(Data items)
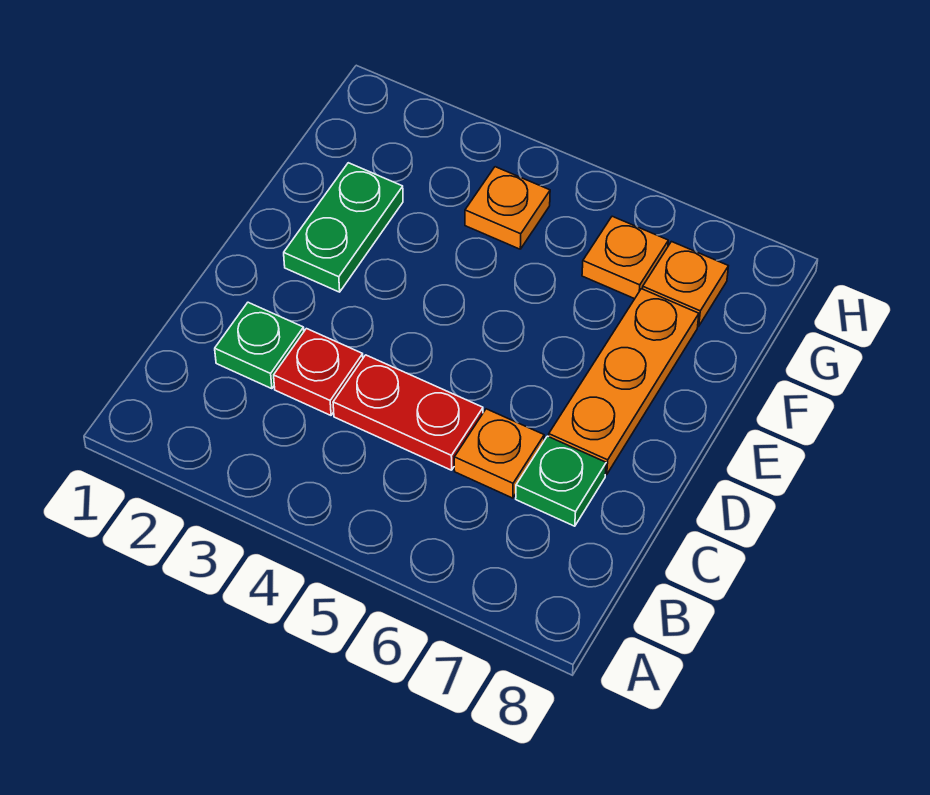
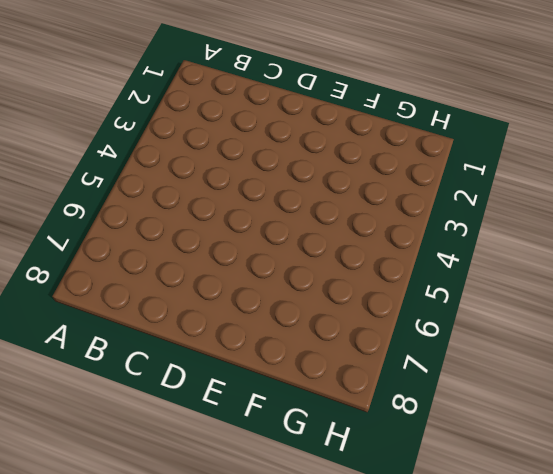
none -> green plate C2 level 1
none -> red plate C3 level 1

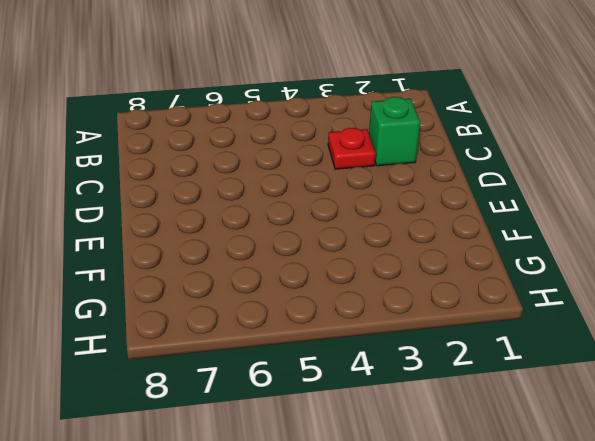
green brick C2 level 1 -> green plate C2 level 1
none -> red plate C4:C5 level 1
none -> orange plate C6 level 1

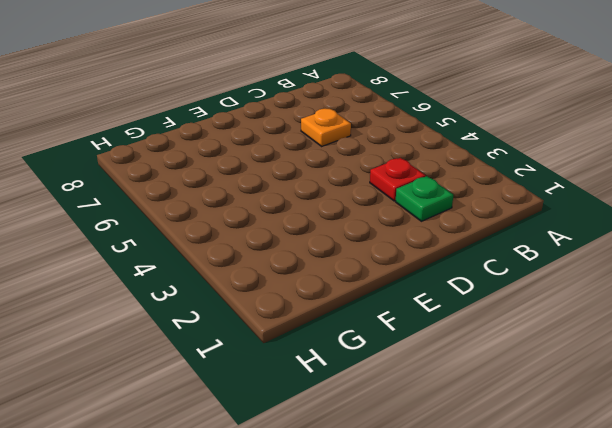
none -> red plate C4:C5 level 1
none -> green plate C7 level 1

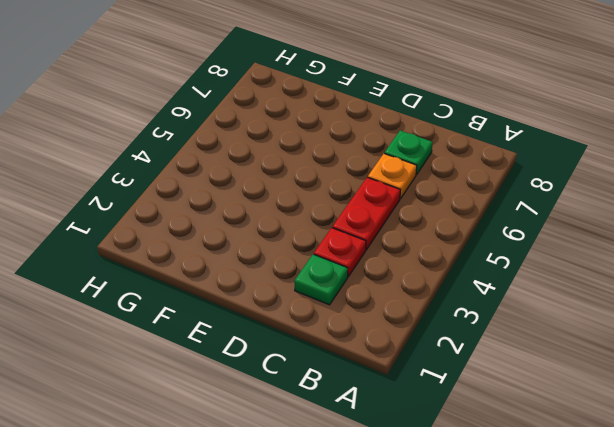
none -> orange plate D7:F7 level 1
none -> green plate E2:F2 level 1

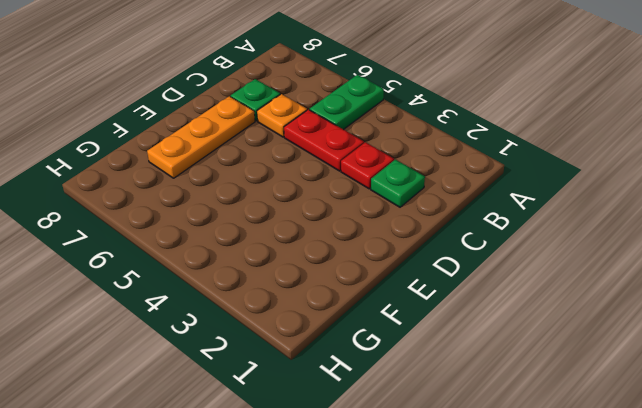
green plate A5:B5 level 1 -> green plate E2:F2 level 1
none -> orange plate G4 level 1
none -> orange plate G6 level 1

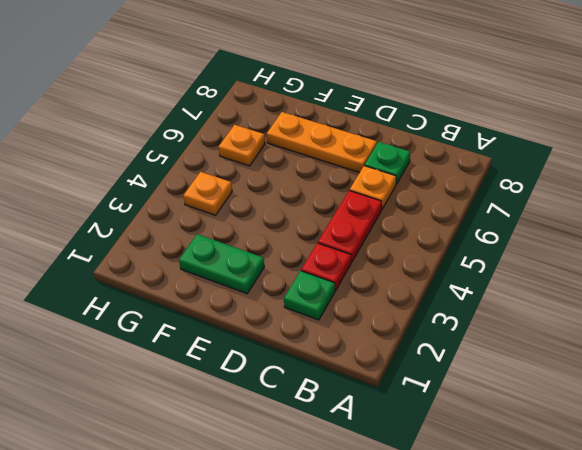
none -> orange plate G7 level 1

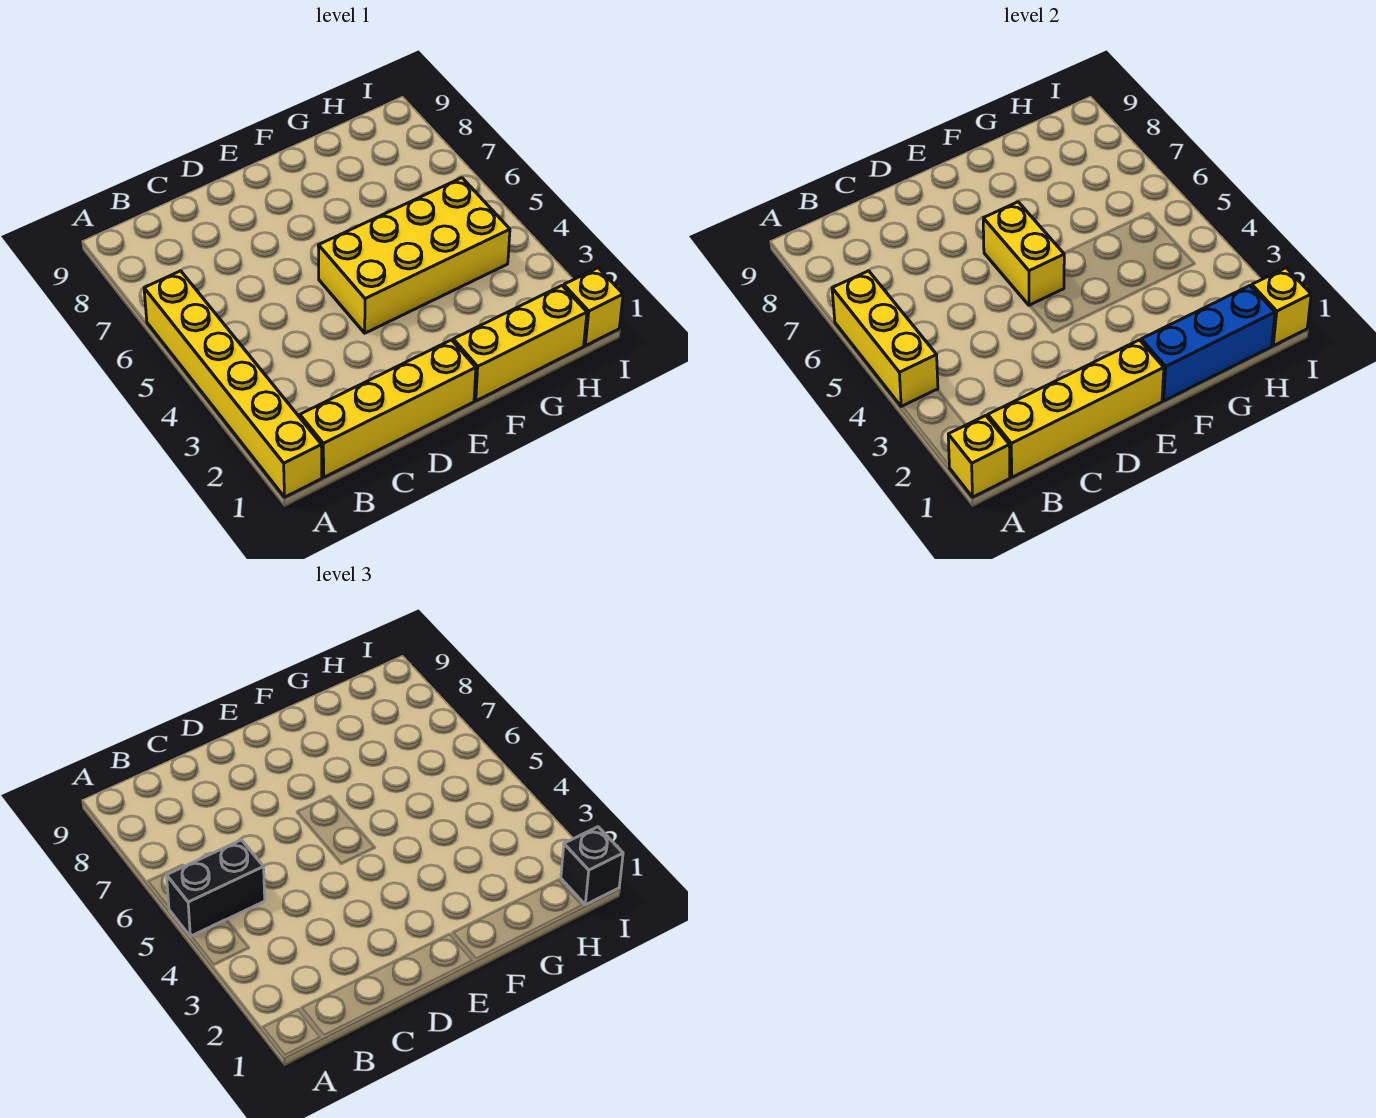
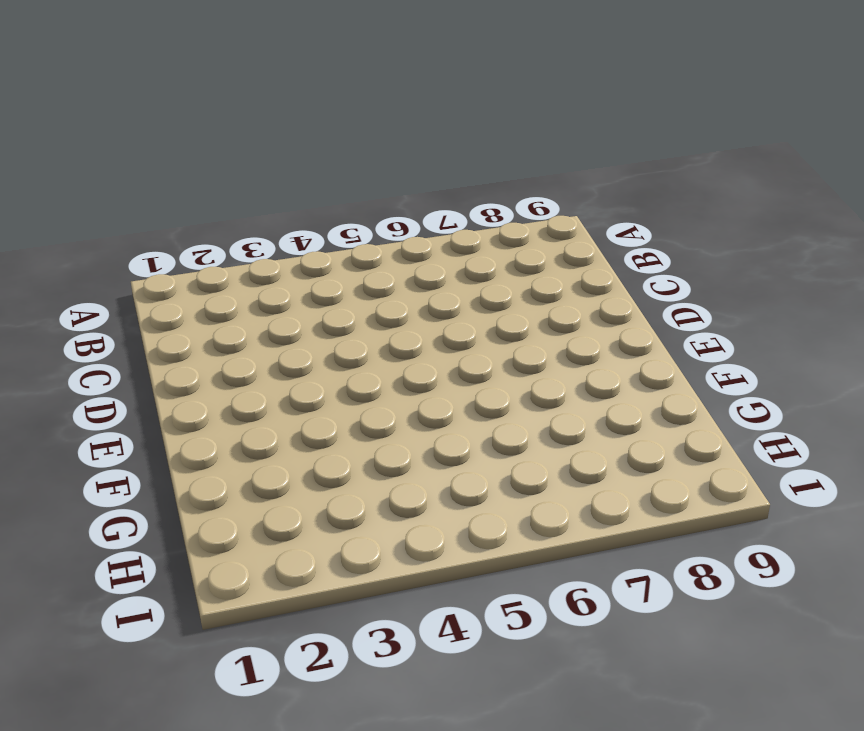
none -> yellow brick A1:A6 level 1
none -> yellow brick B1:E1 level 1
none -> yellow brick E4:H5 level 1

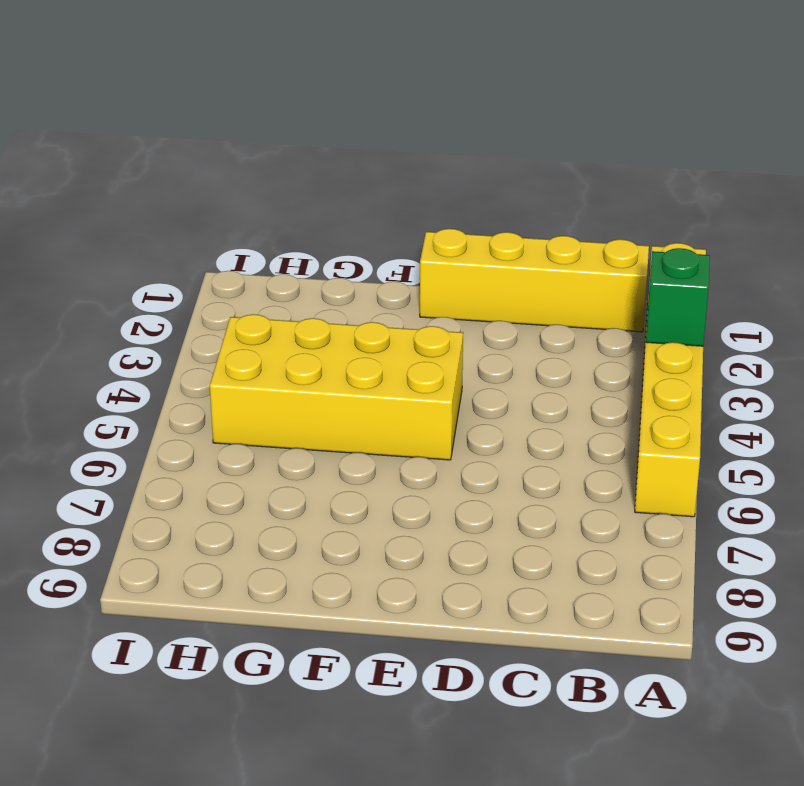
green brick A3 level 2 -> none
none -> yellow brick F1:H1 level 1
none -> yellow brick I1 level 1
none -> yellow brick A1 level 2

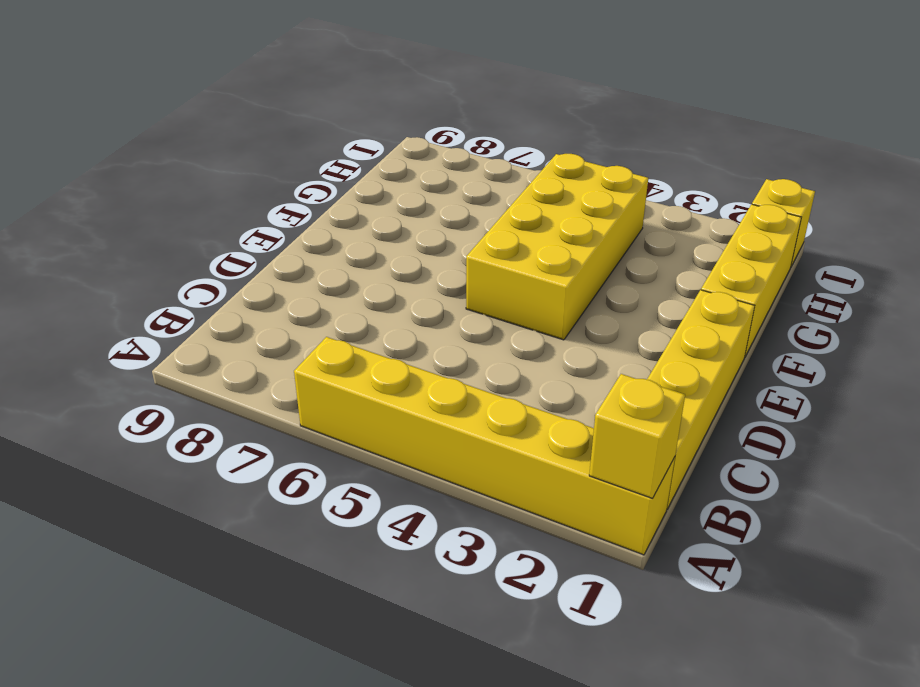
none -> yellow brick A4:A6 level 2
none -> yellow brick B1:E1 level 2
none -> yellow brick E5:E6 level 2

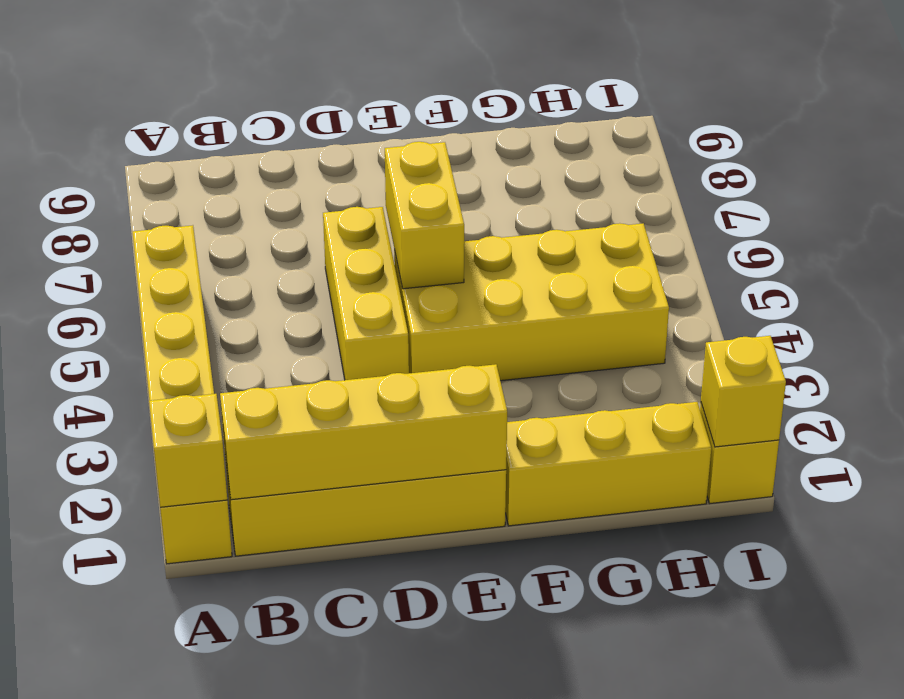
yellow brick D4:D6 level 1 -> yellow brick A4:A6 level 2
none -> blue brick F1:H1 level 2
none -> black brick A5:B5 level 3
none -> black brick I1 level 3

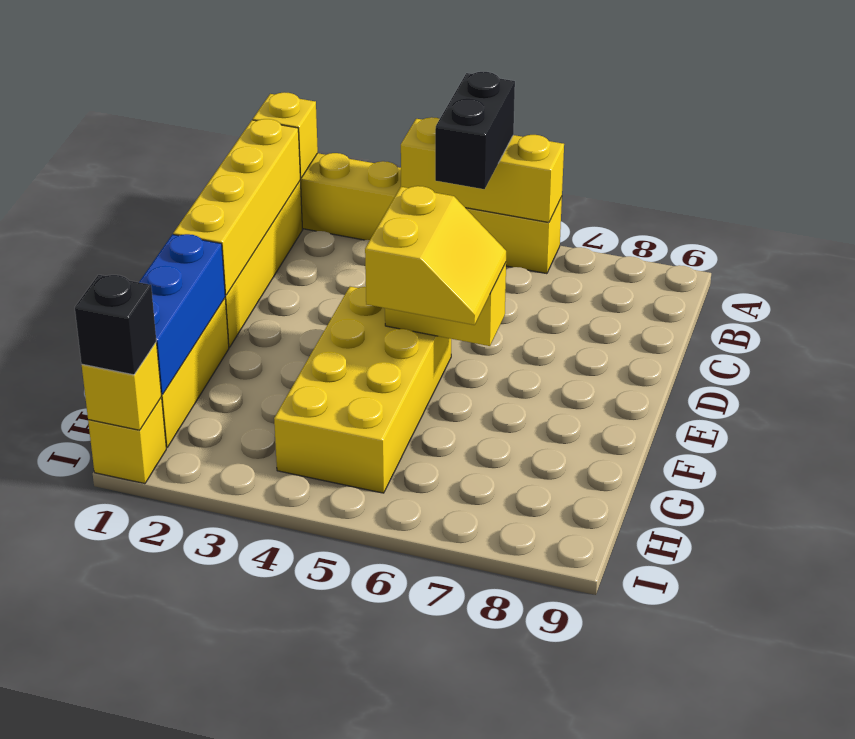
yellow slope E5:F6 level 3 top 5 -> none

▶ [Problem details]: Please set down, exactly and with no pictures, the lines in the entries above starting at the one holding "none -> red plate C3 level 1" and ending at the one holding "none -> black brick A5:B5 level 3", ends included.

▶ [Completed exercise]:
none -> red plate C3 level 1

green brick C2 level 1 -> green plate C2 level 1
none -> red plate C4:C5 level 1
none -> orange plate C6 level 1

none -> red plate C4:C5 level 1
none -> green plate C7 level 1

none -> orange plate D7:F7 level 1
none -> green plate E2:F2 level 1

green plate A5:B5 level 1 -> green plate E2:F2 level 1
none -> orange plate G4 level 1
none -> orange plate G6 level 1

none -> orange plate G7 level 1

none -> yellow brick A1:A6 level 1
none -> yellow brick B1:E1 level 1
none -> yellow brick E4:H5 level 1

green brick A3 level 2 -> none
none -> yellow brick F1:H1 level 1
none -> yellow brick I1 level 1
none -> yellow brick A1 level 2

none -> yellow brick A4:A6 level 2
none -> yellow brick B1:E1 level 2
none -> yellow brick E5:E6 level 2

yellow brick D4:D6 level 1 -> yellow brick A4:A6 level 2
none -> blue brick F1:H1 level 2
none -> black brick A5:B5 level 3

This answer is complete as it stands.